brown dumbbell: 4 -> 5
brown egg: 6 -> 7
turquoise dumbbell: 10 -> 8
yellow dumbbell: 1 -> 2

Aim of the task:
Copy down the material above exactly as it is.

Result:
brown dumbbell: 4 -> 5
brown egg: 6 -> 7
turquoise dumbbell: 10 -> 8
yellow dumbbell: 1 -> 2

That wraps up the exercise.